### Stored entries
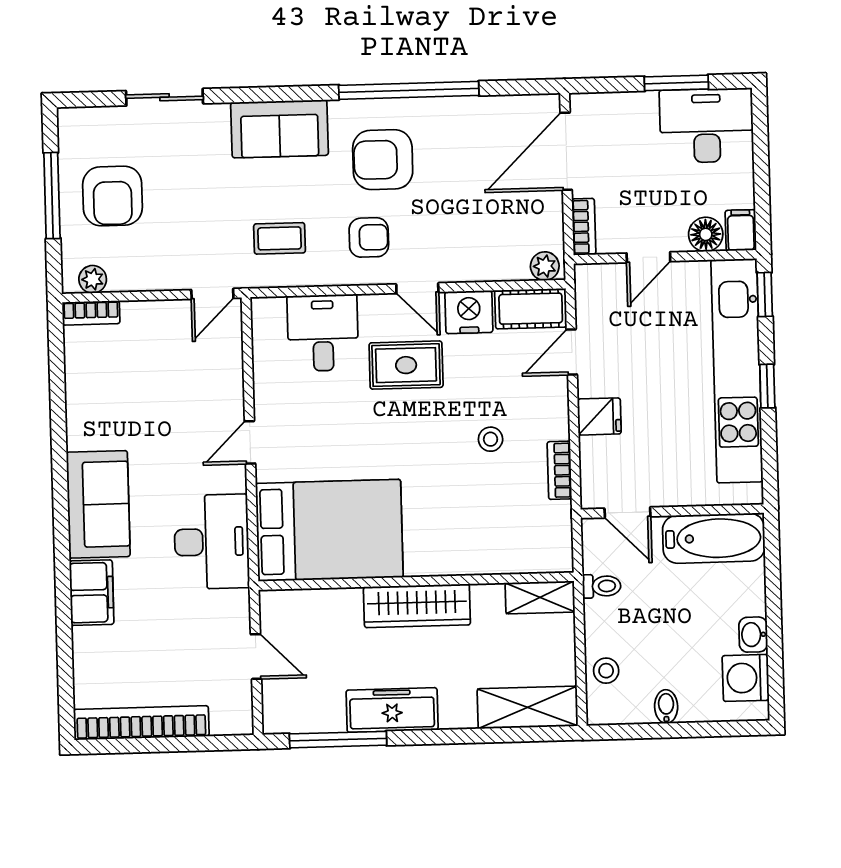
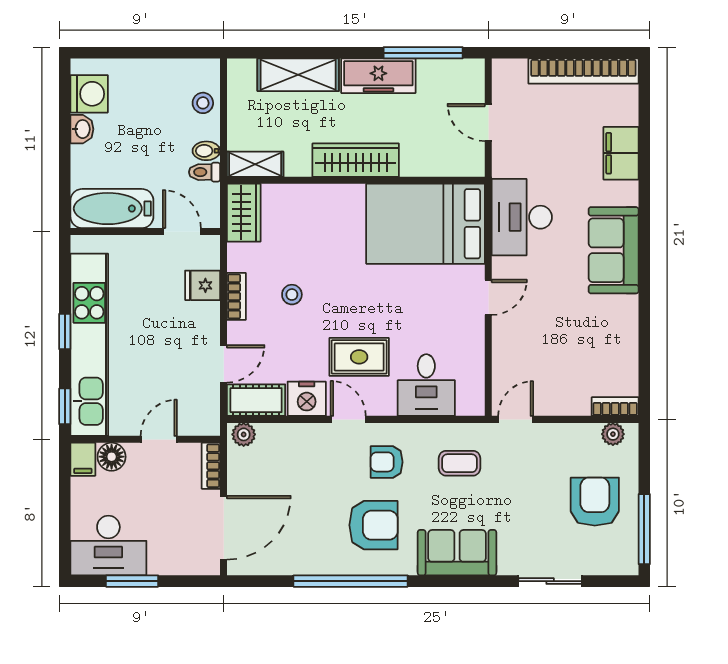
window: (52, 196) -> (644, 529), moved
fridge: (599, 416) -> (203, 285), moved
bookcase: (559, 470) -> (236, 296), moved
wardrobe: (552, 538) -> (244, 213), added
filing cabinet: (92, 593) -> (621, 153), moved
shelving: (528, 707) -> (298, 75), moved
bidet: (666, 707) -> (206, 151), moved, turned 90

### Exercise brief
The records must come back exactly, with their pictures removed.

### Answer section
window: (52, 196) -> (644, 529), moved
fridge: (599, 416) -> (203, 285), moved
bookcase: (559, 470) -> (236, 296), moved
wardrobe: (552, 538) -> (244, 213), added
filing cabinet: (92, 593) -> (621, 153), moved
shelving: (528, 707) -> (298, 75), moved
bidet: (666, 707) -> (206, 151), moved, turned 90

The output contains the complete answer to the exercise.